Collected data
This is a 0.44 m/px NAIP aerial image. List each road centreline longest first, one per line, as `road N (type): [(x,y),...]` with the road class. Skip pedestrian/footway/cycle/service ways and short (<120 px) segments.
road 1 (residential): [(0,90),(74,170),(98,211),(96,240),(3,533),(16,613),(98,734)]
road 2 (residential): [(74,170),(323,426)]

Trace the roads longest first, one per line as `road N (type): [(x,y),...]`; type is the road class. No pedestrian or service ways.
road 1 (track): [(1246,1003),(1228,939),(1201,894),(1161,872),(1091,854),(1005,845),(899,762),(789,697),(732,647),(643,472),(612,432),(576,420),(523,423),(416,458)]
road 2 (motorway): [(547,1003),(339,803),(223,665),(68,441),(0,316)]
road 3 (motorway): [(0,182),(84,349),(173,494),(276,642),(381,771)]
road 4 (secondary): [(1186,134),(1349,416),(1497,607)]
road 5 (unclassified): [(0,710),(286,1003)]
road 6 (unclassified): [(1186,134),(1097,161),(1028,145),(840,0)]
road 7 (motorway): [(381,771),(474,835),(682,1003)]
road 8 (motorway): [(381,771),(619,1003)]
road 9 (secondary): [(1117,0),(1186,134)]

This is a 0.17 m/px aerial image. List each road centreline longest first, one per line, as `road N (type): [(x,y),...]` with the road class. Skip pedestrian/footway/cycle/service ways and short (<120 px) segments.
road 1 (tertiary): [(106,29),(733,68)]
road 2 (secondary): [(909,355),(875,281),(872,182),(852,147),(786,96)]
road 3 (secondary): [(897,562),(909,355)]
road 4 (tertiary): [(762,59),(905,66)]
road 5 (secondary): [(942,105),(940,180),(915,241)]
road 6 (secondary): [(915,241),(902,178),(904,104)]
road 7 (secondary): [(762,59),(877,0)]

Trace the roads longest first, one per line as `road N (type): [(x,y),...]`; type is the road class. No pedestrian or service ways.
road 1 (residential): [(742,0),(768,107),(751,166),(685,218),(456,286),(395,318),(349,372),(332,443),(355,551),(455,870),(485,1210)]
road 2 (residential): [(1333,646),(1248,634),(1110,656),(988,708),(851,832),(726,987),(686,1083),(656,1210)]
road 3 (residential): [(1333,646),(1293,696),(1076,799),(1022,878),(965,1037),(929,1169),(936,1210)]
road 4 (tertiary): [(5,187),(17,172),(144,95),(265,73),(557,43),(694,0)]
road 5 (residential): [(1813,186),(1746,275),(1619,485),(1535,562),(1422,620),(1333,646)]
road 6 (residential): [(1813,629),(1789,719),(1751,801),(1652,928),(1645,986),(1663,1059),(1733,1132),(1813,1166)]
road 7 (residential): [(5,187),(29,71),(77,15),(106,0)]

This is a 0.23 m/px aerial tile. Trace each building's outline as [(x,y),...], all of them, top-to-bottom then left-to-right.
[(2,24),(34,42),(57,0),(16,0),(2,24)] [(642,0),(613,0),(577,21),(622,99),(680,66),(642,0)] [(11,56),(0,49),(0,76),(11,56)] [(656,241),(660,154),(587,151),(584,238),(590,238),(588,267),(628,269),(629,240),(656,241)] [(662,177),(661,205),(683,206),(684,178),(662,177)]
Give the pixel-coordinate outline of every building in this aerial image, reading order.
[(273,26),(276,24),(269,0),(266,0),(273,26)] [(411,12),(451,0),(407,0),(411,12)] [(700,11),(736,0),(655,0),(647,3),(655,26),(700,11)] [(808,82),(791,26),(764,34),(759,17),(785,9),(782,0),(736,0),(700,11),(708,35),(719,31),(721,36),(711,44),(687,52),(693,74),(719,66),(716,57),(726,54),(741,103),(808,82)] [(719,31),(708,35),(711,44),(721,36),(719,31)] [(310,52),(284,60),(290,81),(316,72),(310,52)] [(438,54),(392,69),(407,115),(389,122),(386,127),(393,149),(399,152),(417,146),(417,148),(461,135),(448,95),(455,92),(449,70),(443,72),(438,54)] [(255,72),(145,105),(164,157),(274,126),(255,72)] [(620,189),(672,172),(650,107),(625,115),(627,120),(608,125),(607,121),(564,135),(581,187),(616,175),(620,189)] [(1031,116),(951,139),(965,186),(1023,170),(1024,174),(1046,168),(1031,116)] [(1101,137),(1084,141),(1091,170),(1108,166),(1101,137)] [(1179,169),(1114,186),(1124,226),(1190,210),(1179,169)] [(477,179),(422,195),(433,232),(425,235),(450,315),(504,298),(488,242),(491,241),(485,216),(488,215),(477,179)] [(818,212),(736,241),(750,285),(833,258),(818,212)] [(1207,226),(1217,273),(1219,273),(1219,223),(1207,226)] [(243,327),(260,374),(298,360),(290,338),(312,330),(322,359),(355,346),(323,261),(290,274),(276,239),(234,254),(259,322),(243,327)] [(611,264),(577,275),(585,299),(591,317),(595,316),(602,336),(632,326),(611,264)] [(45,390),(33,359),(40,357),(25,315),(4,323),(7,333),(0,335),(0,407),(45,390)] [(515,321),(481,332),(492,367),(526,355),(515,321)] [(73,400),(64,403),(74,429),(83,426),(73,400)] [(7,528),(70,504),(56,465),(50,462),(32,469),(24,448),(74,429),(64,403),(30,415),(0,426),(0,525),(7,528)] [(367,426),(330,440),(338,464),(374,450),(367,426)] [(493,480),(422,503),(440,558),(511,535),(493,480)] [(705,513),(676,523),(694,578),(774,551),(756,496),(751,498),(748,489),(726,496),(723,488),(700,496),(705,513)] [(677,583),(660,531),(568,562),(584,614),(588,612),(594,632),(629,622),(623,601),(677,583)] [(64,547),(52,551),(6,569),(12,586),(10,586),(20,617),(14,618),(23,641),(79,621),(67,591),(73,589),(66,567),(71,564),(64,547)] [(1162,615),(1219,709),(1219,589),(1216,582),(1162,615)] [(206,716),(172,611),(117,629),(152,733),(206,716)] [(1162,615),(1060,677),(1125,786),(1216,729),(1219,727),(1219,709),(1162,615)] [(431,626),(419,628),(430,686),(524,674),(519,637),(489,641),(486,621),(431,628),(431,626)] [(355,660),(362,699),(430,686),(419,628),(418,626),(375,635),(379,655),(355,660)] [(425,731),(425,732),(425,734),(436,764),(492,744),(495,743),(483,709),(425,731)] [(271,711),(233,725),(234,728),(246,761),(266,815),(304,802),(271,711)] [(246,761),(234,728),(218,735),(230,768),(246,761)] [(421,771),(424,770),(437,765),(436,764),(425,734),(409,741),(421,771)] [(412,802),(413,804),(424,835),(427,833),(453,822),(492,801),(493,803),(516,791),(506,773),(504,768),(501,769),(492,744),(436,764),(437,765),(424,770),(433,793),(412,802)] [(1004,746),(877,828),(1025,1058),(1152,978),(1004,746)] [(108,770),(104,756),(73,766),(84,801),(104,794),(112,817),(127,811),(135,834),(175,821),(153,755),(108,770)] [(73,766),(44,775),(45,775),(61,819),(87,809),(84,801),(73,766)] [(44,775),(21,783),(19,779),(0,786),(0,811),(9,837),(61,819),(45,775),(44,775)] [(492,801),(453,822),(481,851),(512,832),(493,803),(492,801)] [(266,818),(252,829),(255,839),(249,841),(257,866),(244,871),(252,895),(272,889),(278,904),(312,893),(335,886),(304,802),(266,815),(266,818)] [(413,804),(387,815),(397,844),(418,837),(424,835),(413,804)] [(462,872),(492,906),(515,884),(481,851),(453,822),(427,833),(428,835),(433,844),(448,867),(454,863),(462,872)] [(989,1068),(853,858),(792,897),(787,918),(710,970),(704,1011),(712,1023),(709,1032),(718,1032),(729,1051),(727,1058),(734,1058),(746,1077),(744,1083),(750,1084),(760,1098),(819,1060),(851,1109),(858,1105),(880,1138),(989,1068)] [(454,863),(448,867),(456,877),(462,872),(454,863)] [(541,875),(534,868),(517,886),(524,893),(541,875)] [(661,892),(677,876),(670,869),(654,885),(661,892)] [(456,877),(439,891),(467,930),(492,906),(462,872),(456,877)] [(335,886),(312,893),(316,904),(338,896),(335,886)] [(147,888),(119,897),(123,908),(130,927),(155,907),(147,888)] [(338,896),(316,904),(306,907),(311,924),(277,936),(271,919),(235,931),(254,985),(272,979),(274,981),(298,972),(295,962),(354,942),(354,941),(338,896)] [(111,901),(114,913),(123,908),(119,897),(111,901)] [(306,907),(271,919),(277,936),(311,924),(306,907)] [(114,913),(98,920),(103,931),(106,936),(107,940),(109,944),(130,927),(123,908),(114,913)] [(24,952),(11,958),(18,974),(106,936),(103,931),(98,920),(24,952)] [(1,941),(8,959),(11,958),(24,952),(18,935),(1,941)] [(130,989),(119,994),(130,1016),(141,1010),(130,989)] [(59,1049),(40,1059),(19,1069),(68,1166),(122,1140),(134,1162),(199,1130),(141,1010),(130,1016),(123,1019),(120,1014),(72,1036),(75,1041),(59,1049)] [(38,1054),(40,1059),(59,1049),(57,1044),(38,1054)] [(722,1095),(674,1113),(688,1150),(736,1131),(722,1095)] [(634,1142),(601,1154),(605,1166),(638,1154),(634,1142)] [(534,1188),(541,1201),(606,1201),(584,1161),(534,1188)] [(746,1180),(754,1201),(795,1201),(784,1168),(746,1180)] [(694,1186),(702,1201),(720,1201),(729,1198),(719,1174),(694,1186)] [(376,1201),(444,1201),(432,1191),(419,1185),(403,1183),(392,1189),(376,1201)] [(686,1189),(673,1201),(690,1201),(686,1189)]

[Directions for this task] Give the count of lines in the data above holding the word "segments", and nothing beyond it.

[Expected output] 2